- _TASK DESCRIPTION_: Please copy exactly the part of the records below that opens with the line containing "LED3 pin SIG: B11 -> B10" and closes with the line containing "SCALE3 pin VCC: GND -> 5V", leaving out any pictures.

RECORDED DATA START

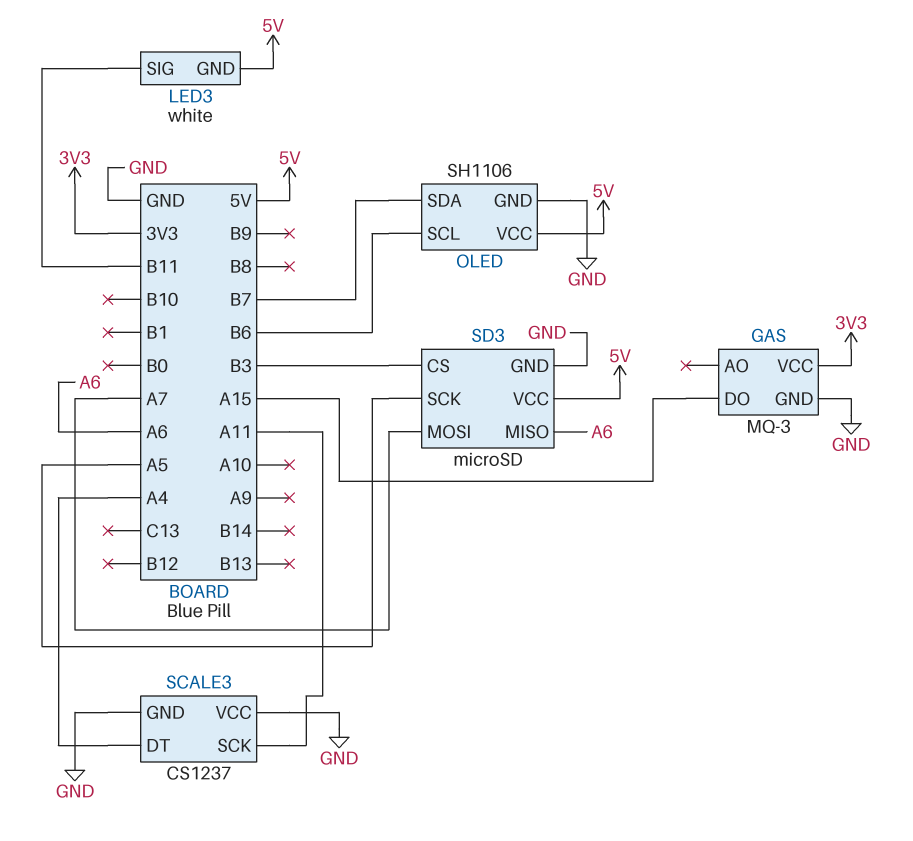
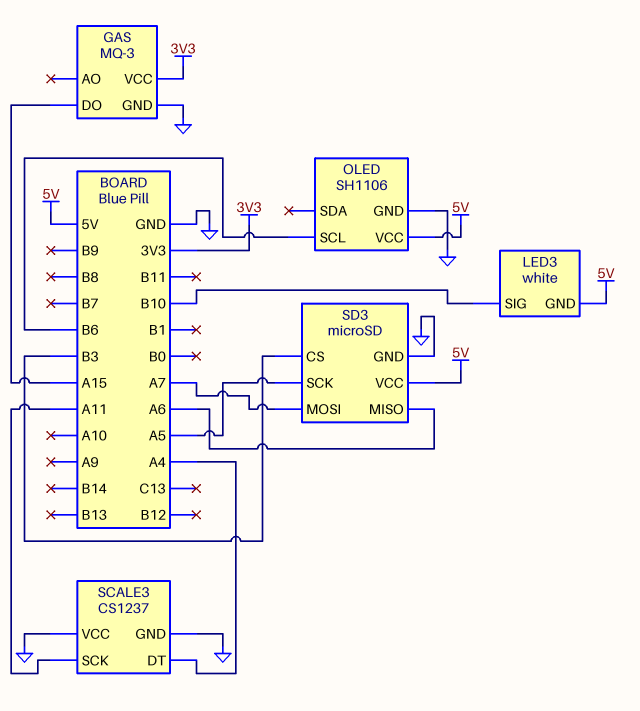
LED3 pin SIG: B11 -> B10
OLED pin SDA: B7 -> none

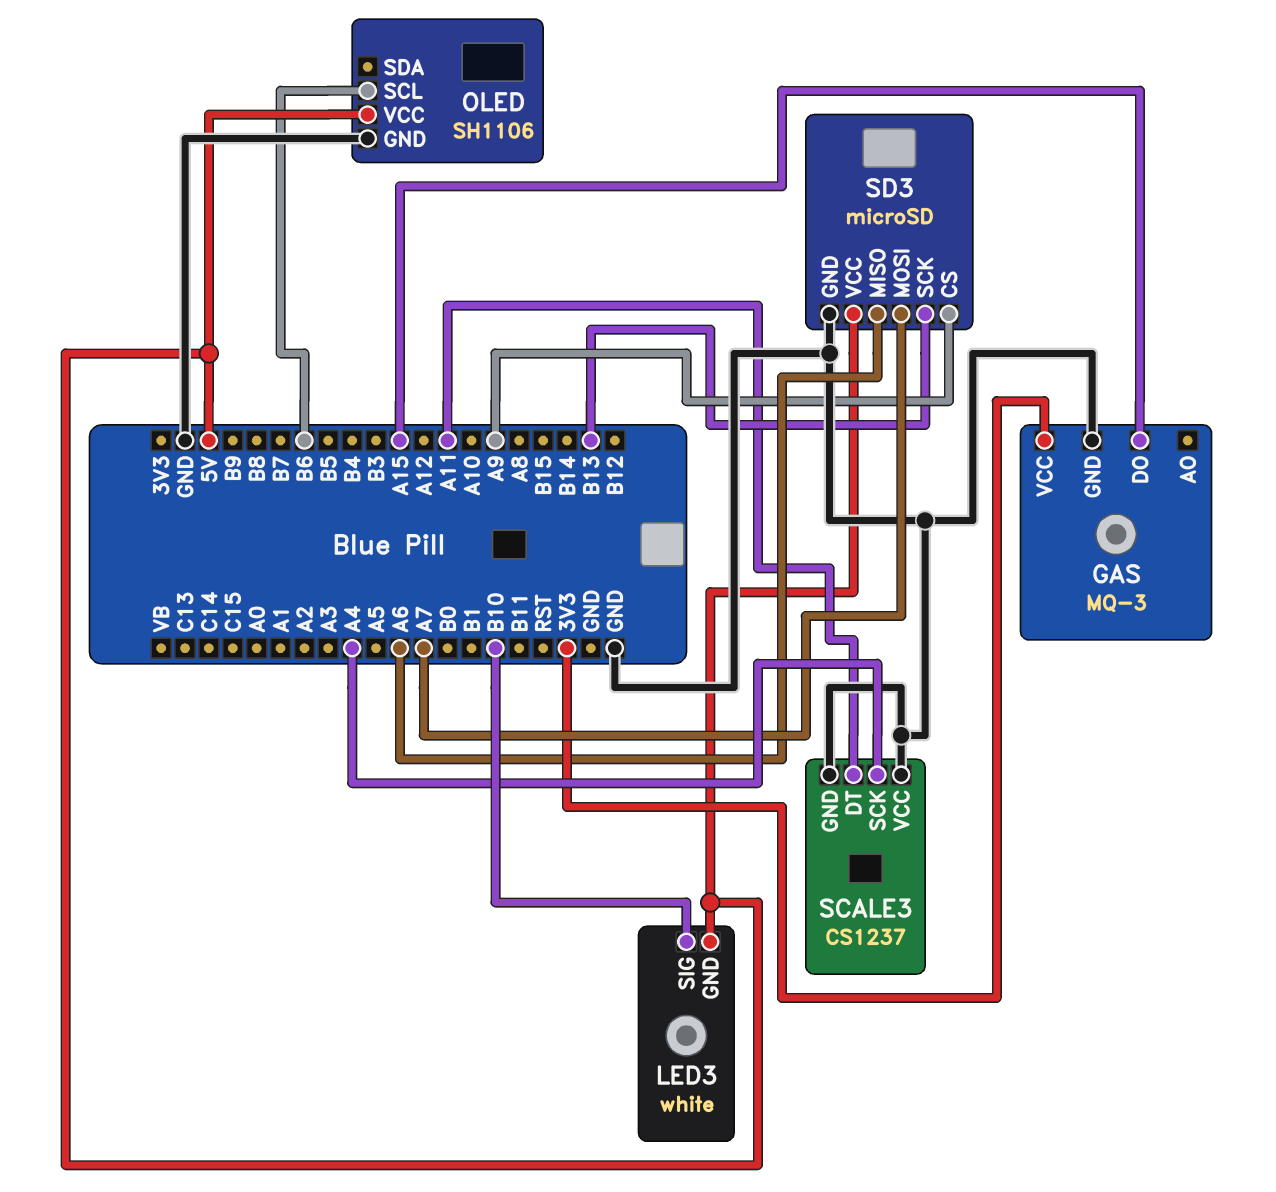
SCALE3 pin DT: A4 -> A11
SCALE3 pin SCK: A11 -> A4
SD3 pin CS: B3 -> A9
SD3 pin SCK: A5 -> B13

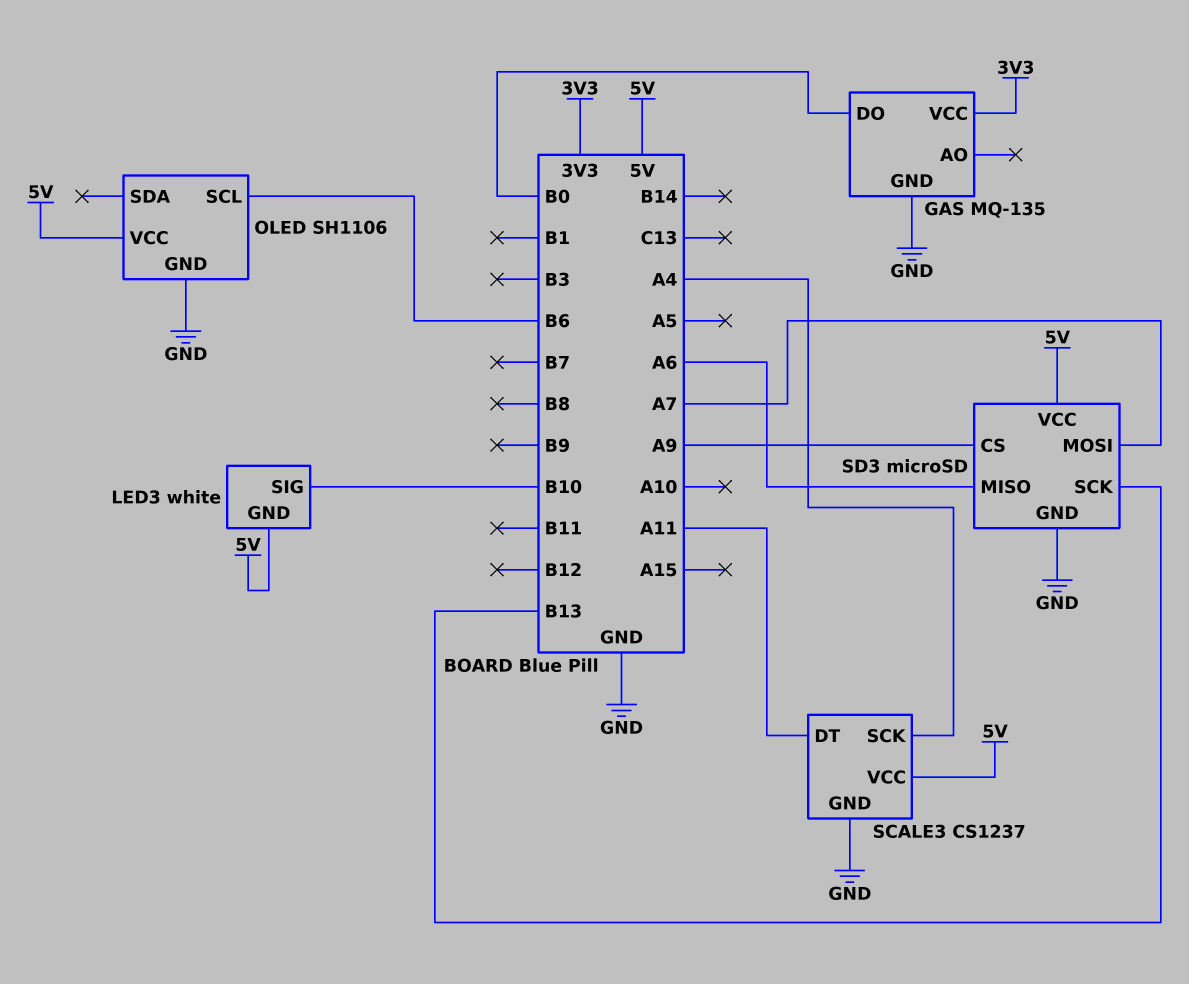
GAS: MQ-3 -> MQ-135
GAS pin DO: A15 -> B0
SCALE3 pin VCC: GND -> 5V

RECORDED DATA END
RECORDED DATA START

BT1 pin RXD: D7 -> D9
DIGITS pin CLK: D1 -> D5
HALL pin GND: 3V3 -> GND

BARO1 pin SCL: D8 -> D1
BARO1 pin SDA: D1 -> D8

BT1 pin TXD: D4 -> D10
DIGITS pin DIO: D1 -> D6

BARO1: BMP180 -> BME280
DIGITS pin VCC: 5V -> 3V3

RECORDED DATA END

- _YOUR RESPONSE_:
LED3 pin SIG: B11 -> B10
OLED pin SDA: B7 -> none

SCALE3 pin DT: A4 -> A11
SCALE3 pin SCK: A11 -> A4
SD3 pin CS: B3 -> A9
SD3 pin SCK: A5 -> B13

GAS: MQ-3 -> MQ-135
GAS pin DO: A15 -> B0
SCALE3 pin VCC: GND -> 5V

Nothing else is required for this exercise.